**What is required**
Copy the data exactly; pictures stay out of the copy.

Dataset section START

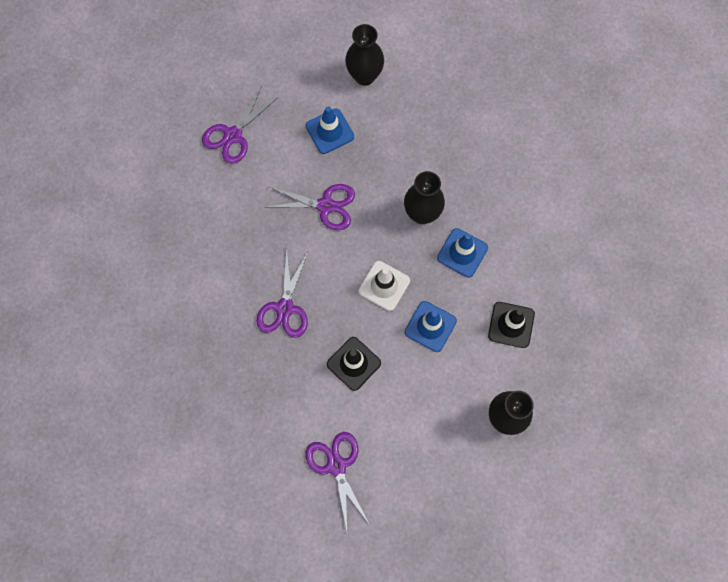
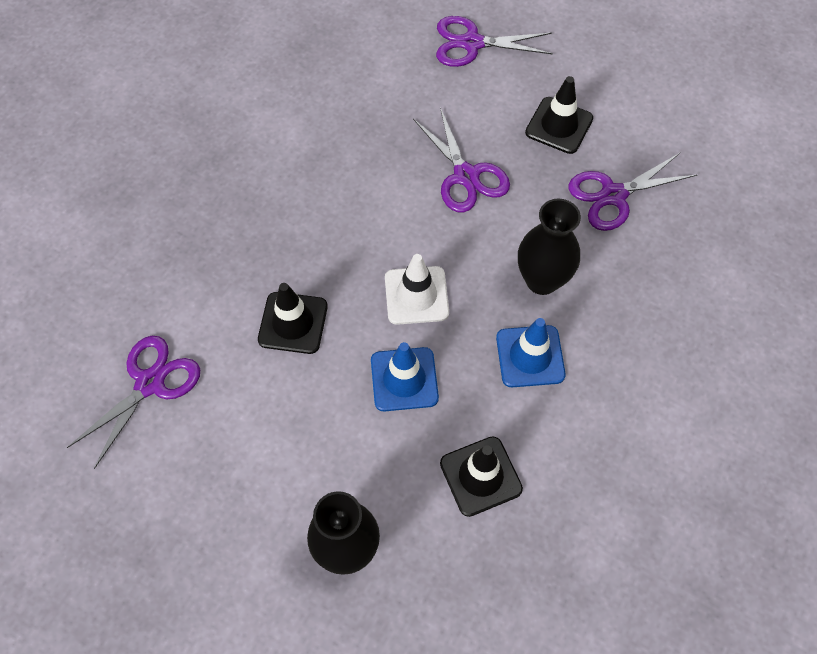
camera: 55 degrees right, 10 degrees down
(284, 308) = (309, 211): purple scissors -> purple scissors (613, 195)
(329, 131) = (559, 125): blue traffic cone -> black traffic cone
(364, 76) = (657, 118): black vase -> none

Dataset section END

**Solution**
camera: 55 degrees right, 10 degrees down
(284, 308) = (309, 211): purple scissors -> purple scissors (613, 195)
(329, 131) = (559, 125): blue traffic cone -> black traffic cone
(364, 76) = (657, 118): black vase -> none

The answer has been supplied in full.